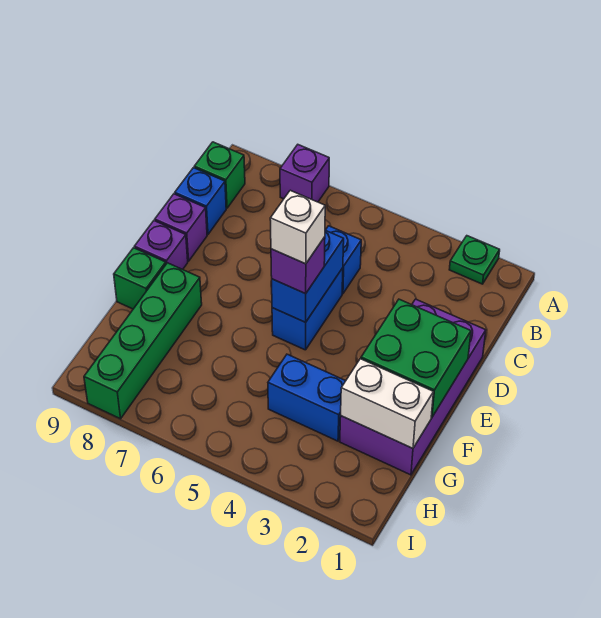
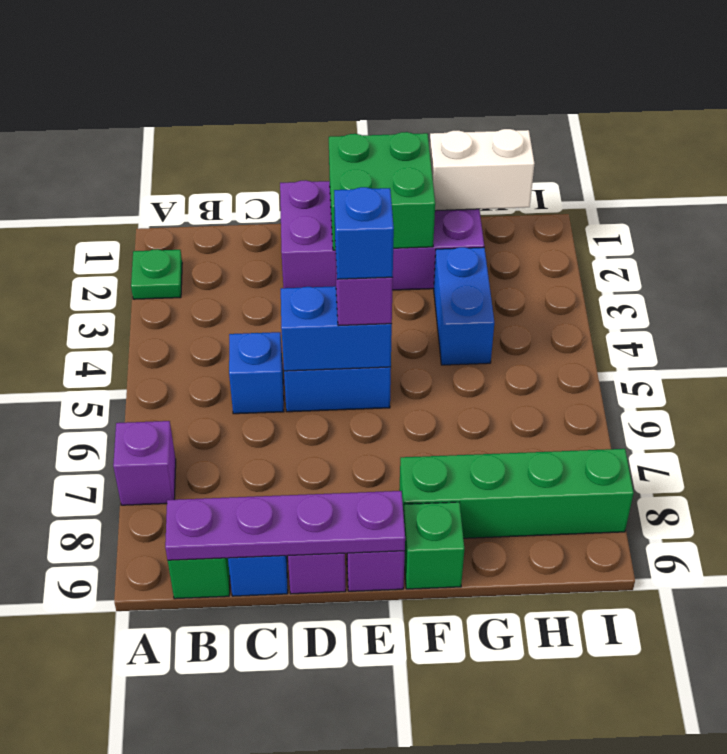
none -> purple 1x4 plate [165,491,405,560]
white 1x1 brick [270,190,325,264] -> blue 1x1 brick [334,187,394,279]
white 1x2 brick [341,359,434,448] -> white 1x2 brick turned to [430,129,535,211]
==
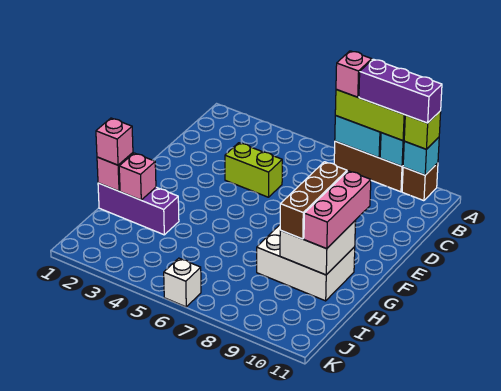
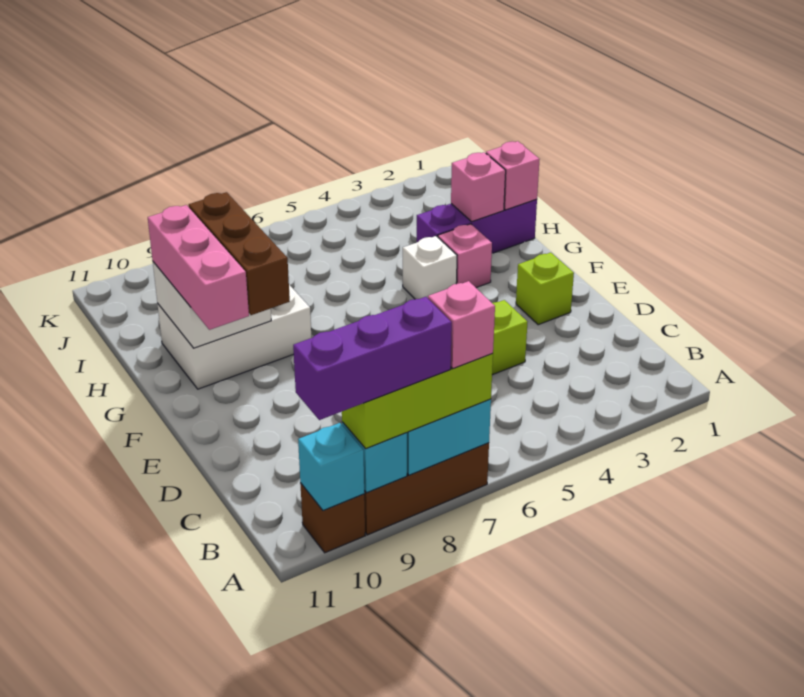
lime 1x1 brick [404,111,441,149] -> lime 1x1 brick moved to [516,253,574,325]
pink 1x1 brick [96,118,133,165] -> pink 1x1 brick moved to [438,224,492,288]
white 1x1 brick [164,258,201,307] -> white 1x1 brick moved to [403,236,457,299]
* * *
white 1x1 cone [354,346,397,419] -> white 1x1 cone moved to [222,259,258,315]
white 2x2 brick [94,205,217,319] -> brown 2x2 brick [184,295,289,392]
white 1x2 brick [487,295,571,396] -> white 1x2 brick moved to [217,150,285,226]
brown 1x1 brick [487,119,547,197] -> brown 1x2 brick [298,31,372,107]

> **Task to complete**
Please, from the material above, copy only the lines from the line with "white 1x2 brick [487,295,571,396]" up to and including the line with "brown 1x1 brick", exactly as written.

> **Written answer**
white 1x2 brick [487,295,571,396] -> white 1x2 brick moved to [217,150,285,226]
brown 1x1 brick [487,119,547,197] -> brown 1x2 brick [298,31,372,107]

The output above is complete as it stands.